> **Task to carry out**
Give back exactly the lines starting at the one with "HALL1 pin VCC: 5V -> GND" and ending at the last line of the data below. Pictures are not part of the copy.

> **Itemized modification records**
--------------------------------------------------
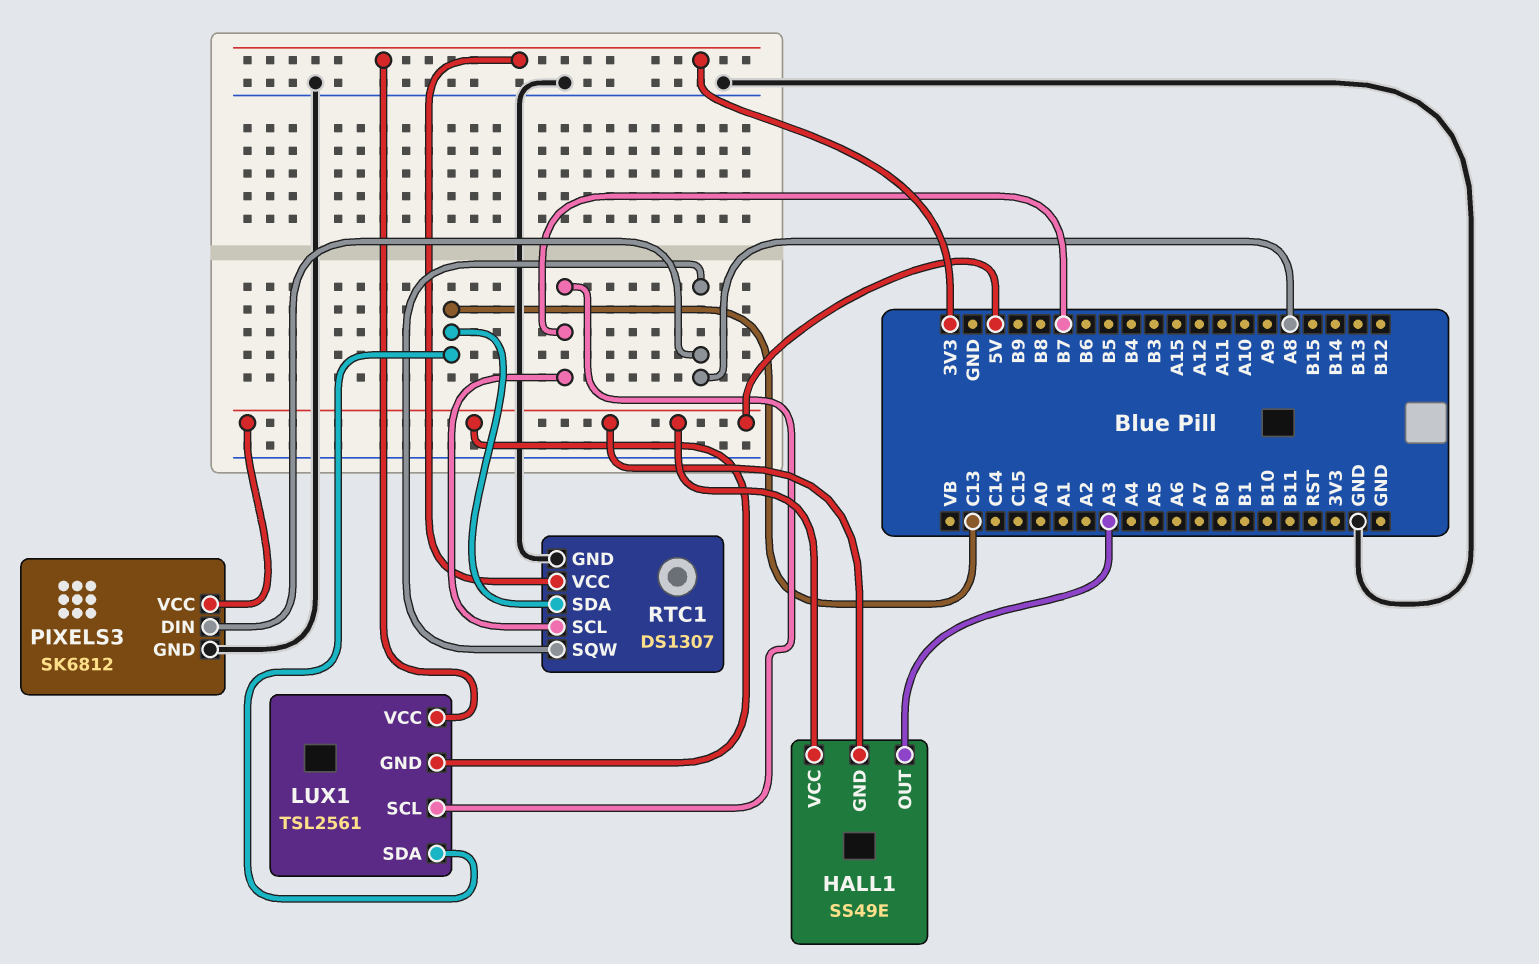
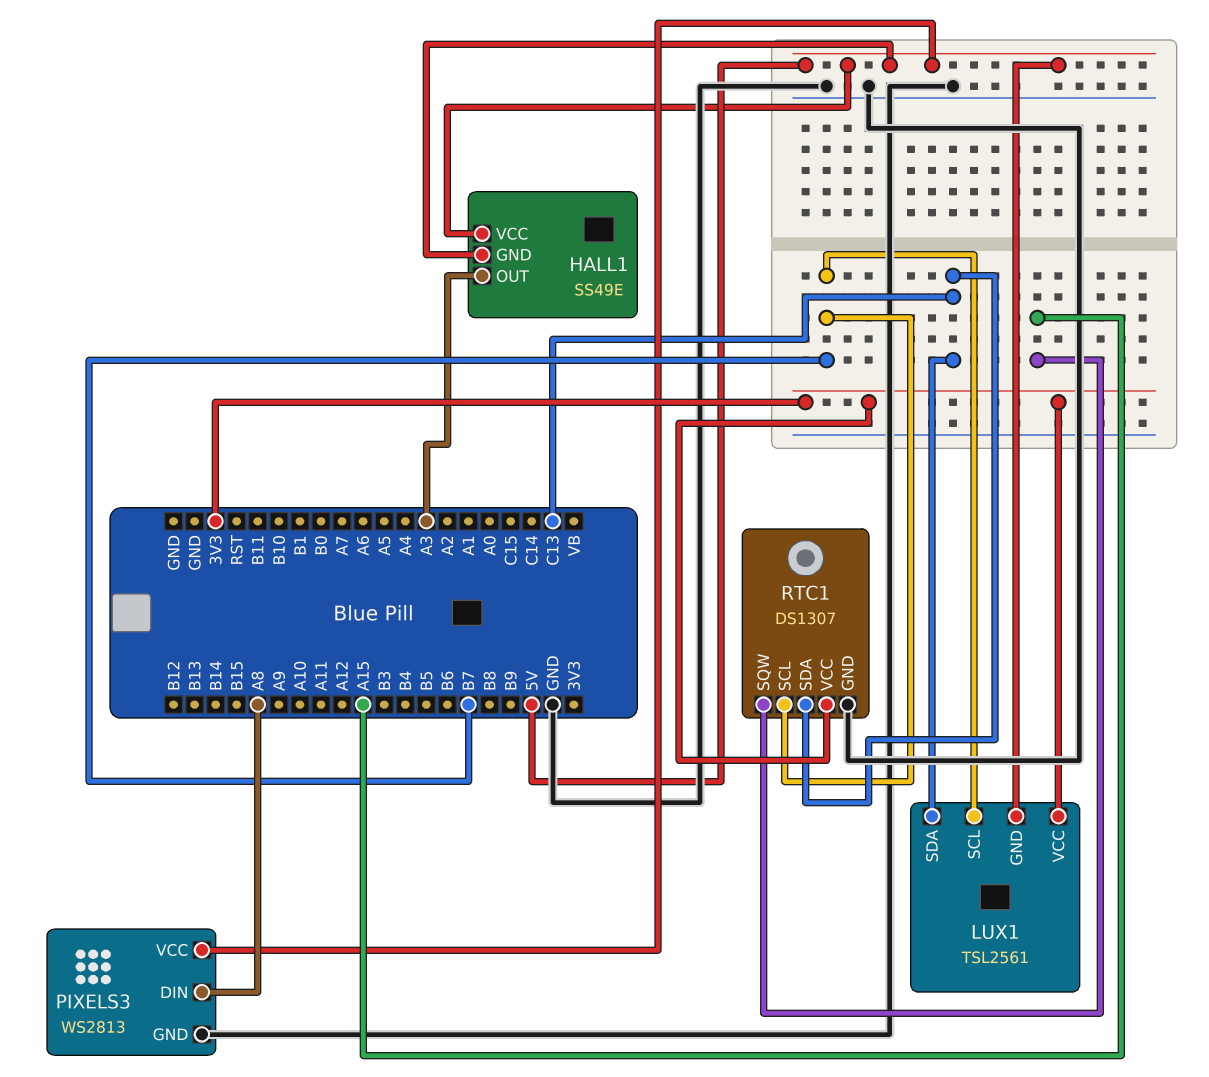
PIXELS3: SK6812 -> WS2813
RTC1 pin SQW: A8 -> A15

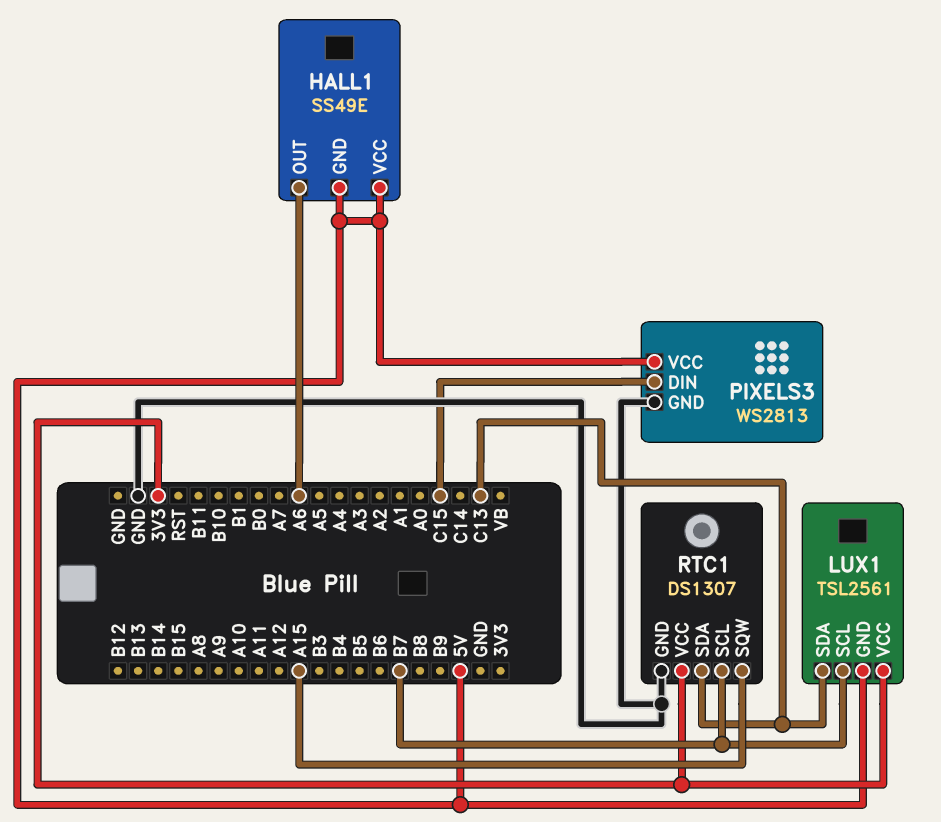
HALL1 pin OUT: A3 -> A6
PIXELS3 pin DIN: A8 -> C15

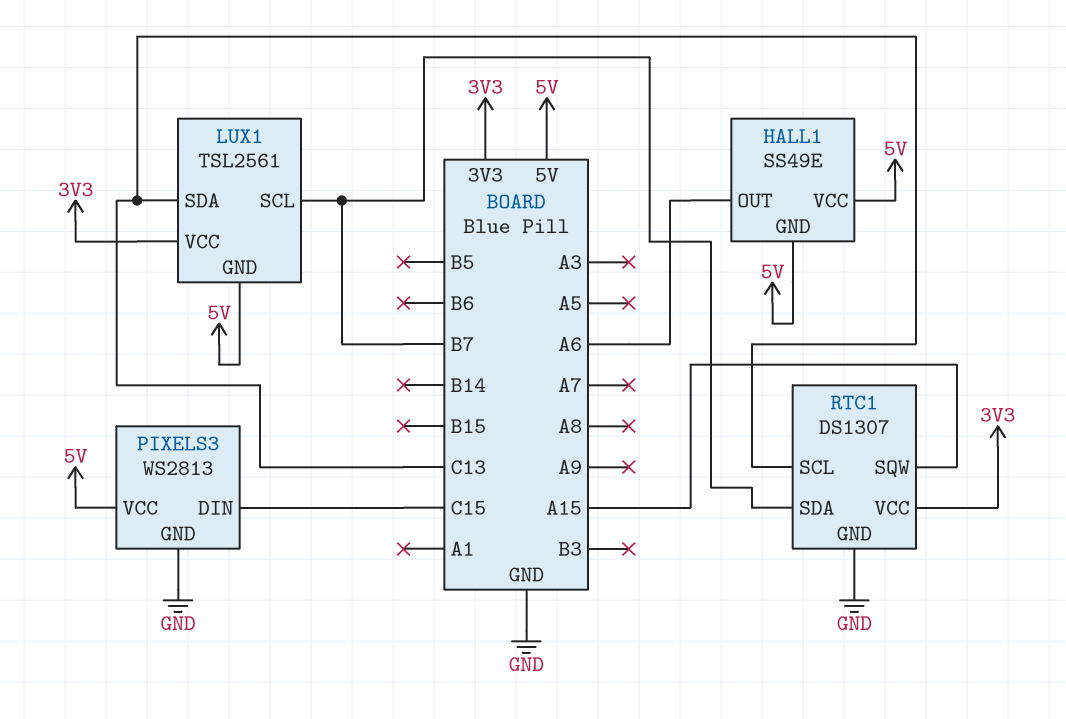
RTC1 pin SCL: B7 -> C13
RTC1 pin SDA: C13 -> B7

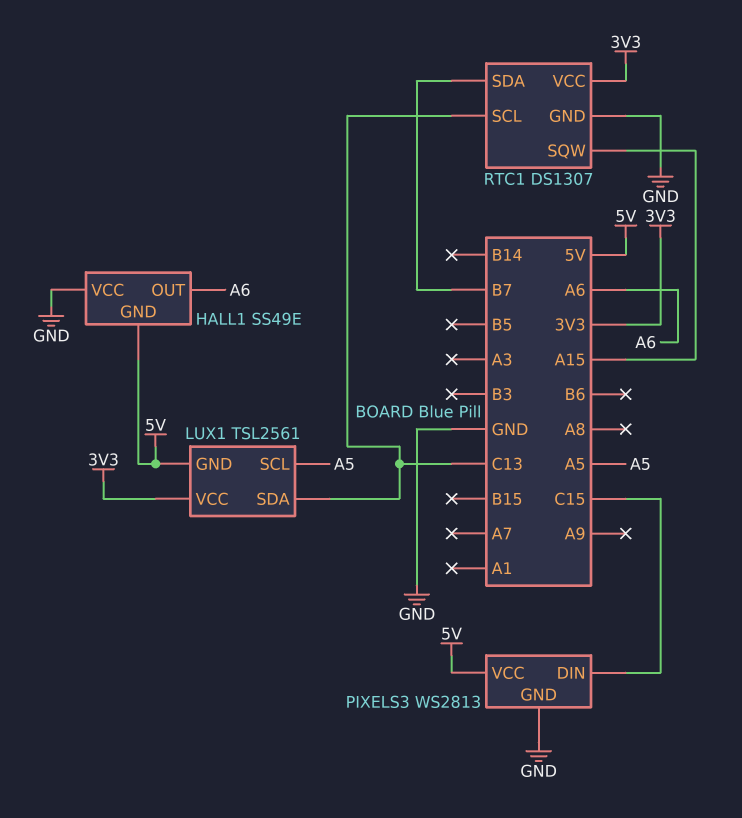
HALL1 pin VCC: 5V -> GND
LUX1 pin SCL: B7 -> A5

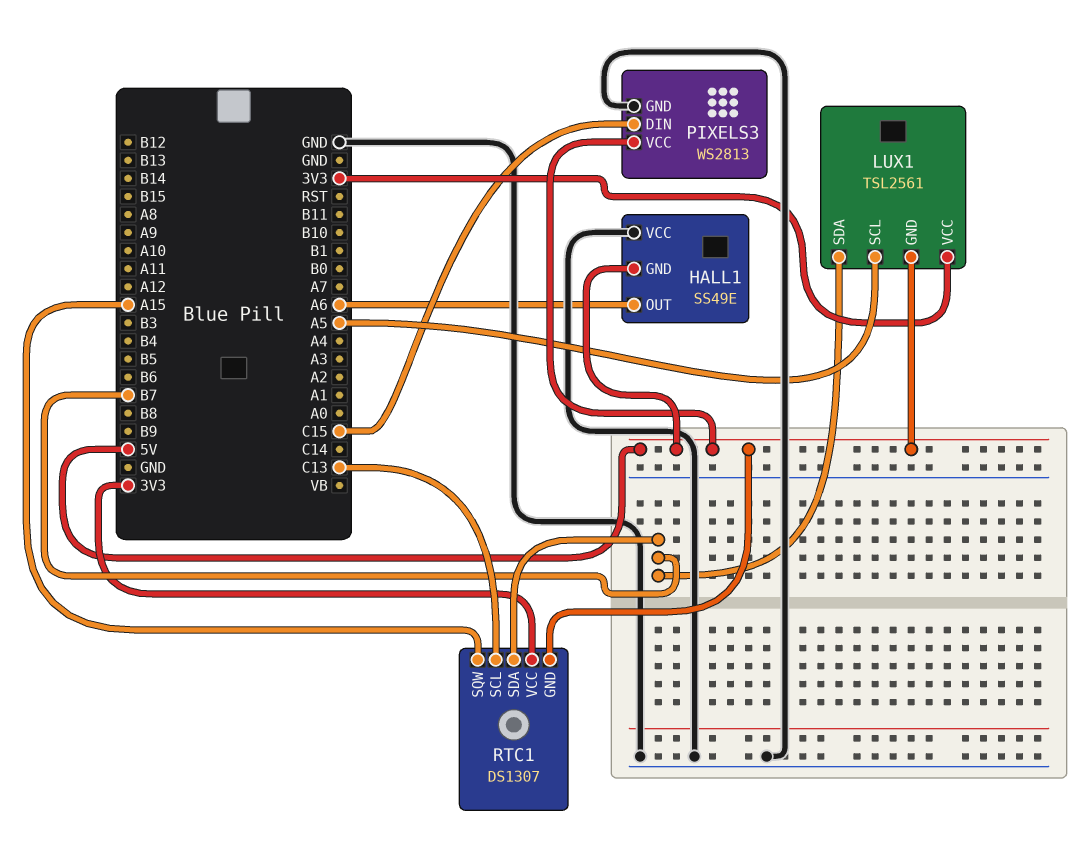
LUX1 pin SDA: C13 -> B7
RTC1 pin GND: GND -> 5V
--------------------------------------------------
> **Written reply**
HALL1 pin VCC: 5V -> GND
LUX1 pin SCL: B7 -> A5

LUX1 pin SDA: C13 -> B7
RTC1 pin GND: GND -> 5V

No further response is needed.